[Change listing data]
* * * * *
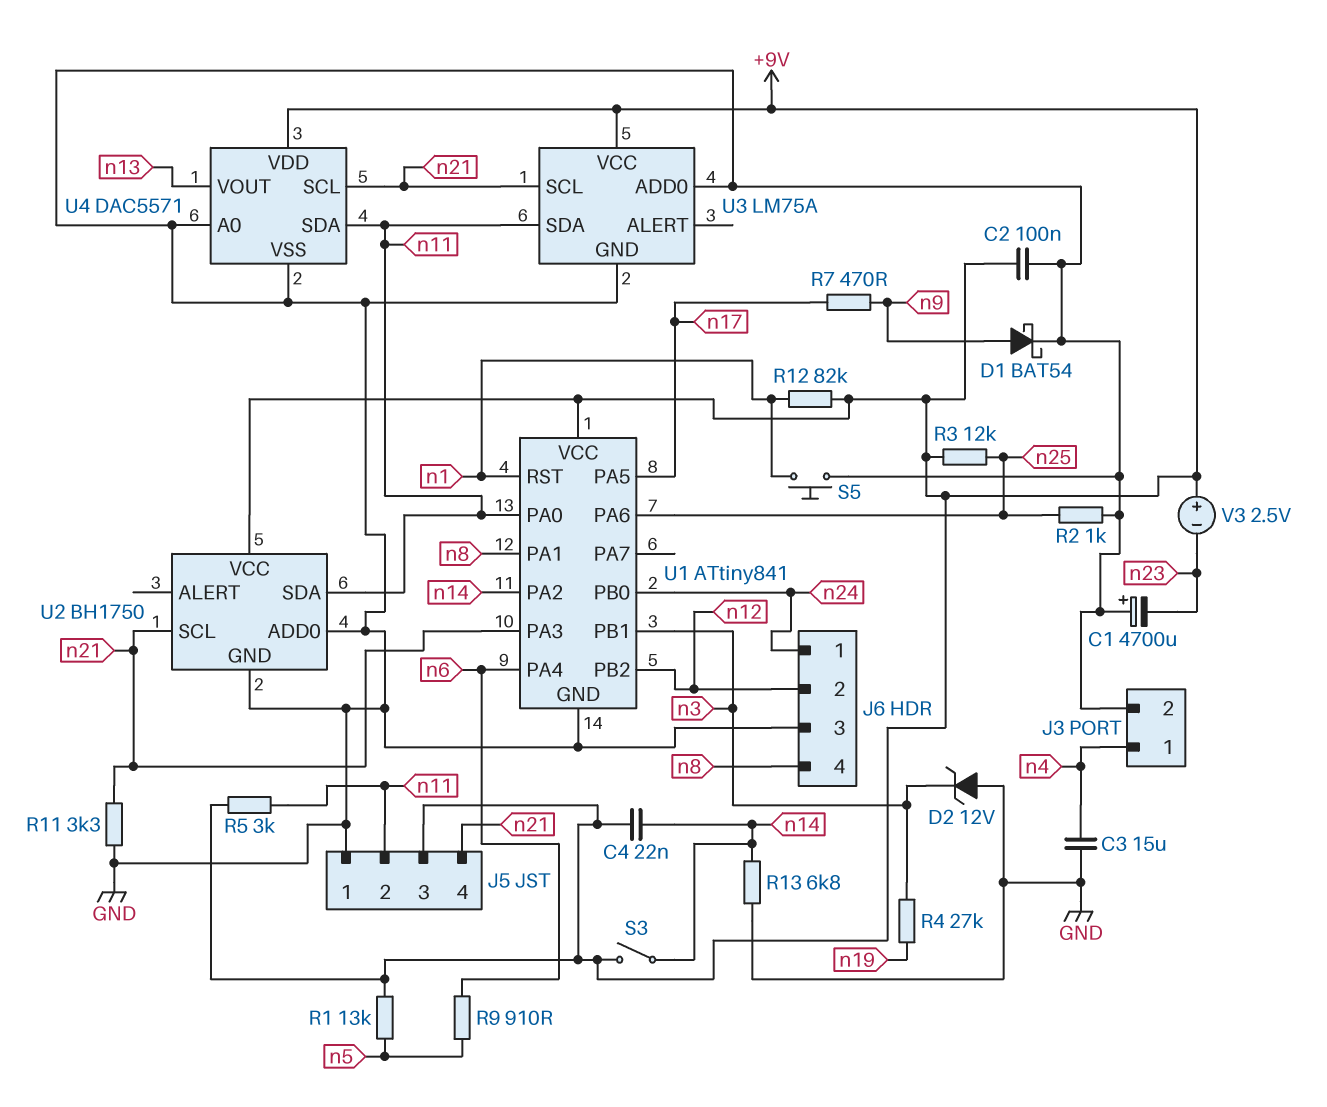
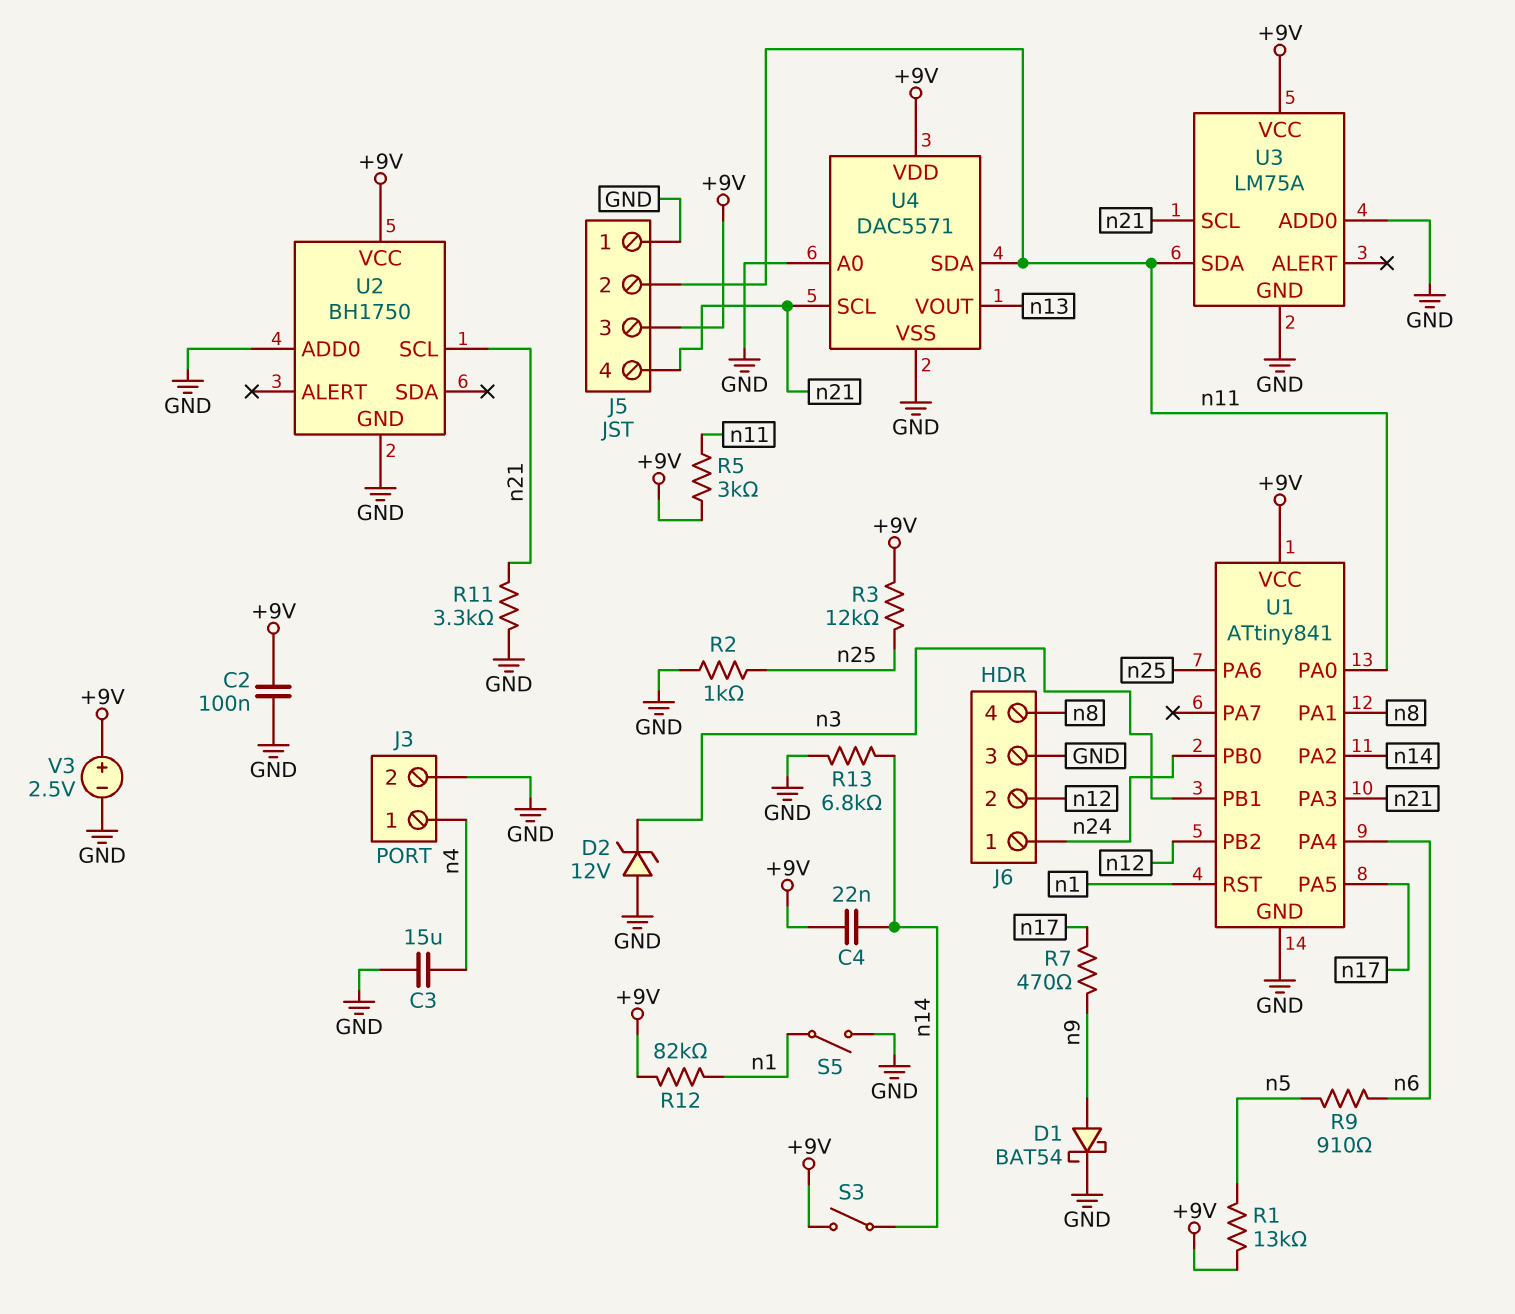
C1: 4700uF (plus GND, minus n23) -> none
R4: 27k (n3, n19) -> none
S5: button (GND, n1) -> switch (GND, n1)
U2 pin SDA: n11 -> none
V3: 2.5V (plus +9V, minus n23) -> 2.5V (plus +9V, minus GND)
* * * * *
* [Exercise details]
What's needed is every line above, retyped exactly and free of pictures.

* [Written response]
C1: 4700uF (plus GND, minus n23) -> none
R4: 27k (n3, n19) -> none
S5: button (GND, n1) -> switch (GND, n1)
U2 pin SDA: n11 -> none
V3: 2.5V (plus +9V, minus n23) -> 2.5V (plus +9V, minus GND)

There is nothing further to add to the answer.